Object tracking records:
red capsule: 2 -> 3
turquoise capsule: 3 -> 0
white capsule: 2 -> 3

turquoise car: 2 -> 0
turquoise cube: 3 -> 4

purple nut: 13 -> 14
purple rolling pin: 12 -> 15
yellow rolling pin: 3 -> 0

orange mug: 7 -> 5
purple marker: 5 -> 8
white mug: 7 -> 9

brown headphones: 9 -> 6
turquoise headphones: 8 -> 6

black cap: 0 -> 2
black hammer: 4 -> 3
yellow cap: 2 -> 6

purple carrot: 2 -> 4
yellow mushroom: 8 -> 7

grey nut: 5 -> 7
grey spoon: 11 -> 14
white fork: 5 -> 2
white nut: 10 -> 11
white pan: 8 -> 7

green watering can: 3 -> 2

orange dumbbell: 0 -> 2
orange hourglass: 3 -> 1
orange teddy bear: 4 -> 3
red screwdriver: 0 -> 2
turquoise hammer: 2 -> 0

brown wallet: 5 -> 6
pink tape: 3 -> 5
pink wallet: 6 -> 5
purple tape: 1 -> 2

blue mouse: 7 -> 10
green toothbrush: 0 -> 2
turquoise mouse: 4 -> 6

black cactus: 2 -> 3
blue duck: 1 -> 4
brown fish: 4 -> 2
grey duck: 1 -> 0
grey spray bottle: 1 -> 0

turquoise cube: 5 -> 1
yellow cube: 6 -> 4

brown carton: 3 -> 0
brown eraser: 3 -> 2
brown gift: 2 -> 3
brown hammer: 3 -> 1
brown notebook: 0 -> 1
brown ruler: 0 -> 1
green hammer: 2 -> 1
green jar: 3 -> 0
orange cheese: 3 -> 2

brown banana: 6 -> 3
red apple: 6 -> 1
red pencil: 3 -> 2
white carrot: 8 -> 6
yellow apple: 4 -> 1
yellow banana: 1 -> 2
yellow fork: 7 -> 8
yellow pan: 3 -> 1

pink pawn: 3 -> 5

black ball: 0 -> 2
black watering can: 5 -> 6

__Aim of the exercise__
Find the word "green" in the entries, then copy out every line that has it.

__Response below__
green watering can: 3 -> 2
green toothbrush: 0 -> 2
green hammer: 2 -> 1
green jar: 3 -> 0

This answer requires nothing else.